Action item:
Write every record out again exactly, and keep images out of it.

Material for the task:
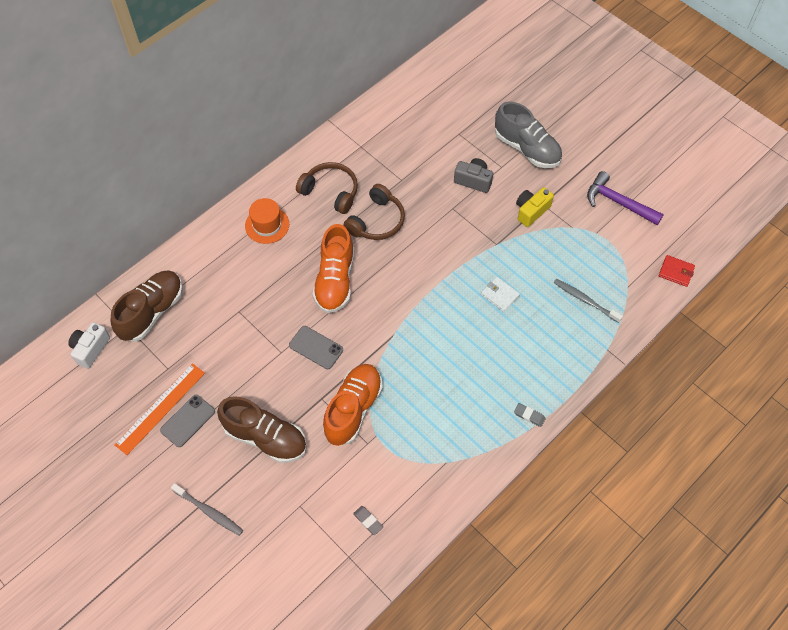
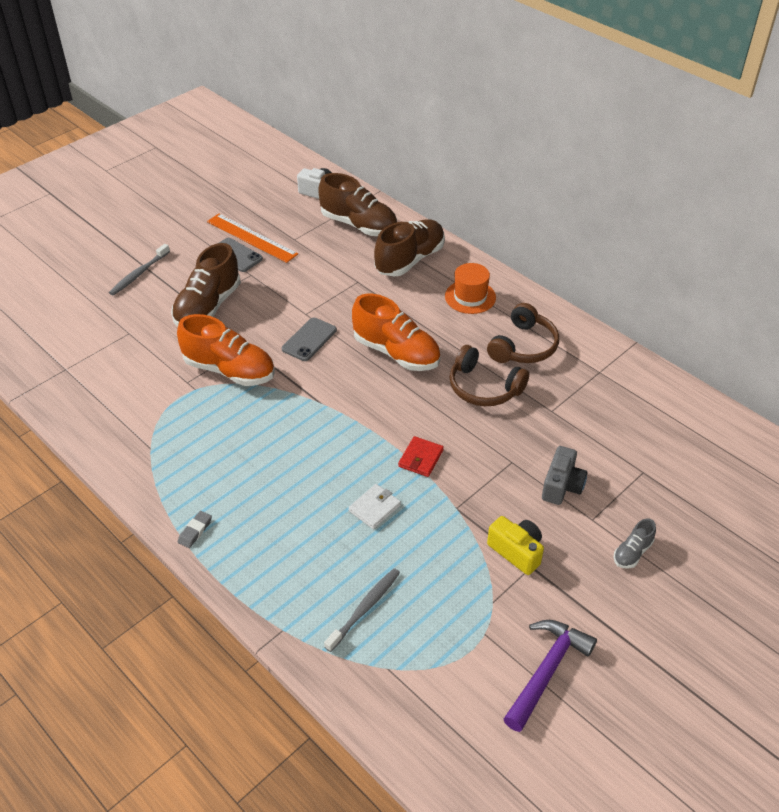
camera: 90 degrees right, 15 degrees down
(211, 269) = (410, 260): none -> brown shoe
(335, 280) = (396, 353): orange shoe -> orange shoe turned 150 degrees counterclockwise
(368, 521) = (99, 383): grey eraser -> none
(527, 149) = (632, 552): grey shoe -> grey shoe, size x0.47
(676, 272) = (416, 744): red wallet -> red wallet (421, 458)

Response to this exercise:
camera: 90 degrees right, 15 degrees down
(211, 269) = (410, 260): none -> brown shoe
(335, 280) = (396, 353): orange shoe -> orange shoe turned 150 degrees counterclockwise
(368, 521) = (99, 383): grey eraser -> none
(527, 149) = (632, 552): grey shoe -> grey shoe, size x0.47
(676, 272) = (416, 744): red wallet -> red wallet (421, 458)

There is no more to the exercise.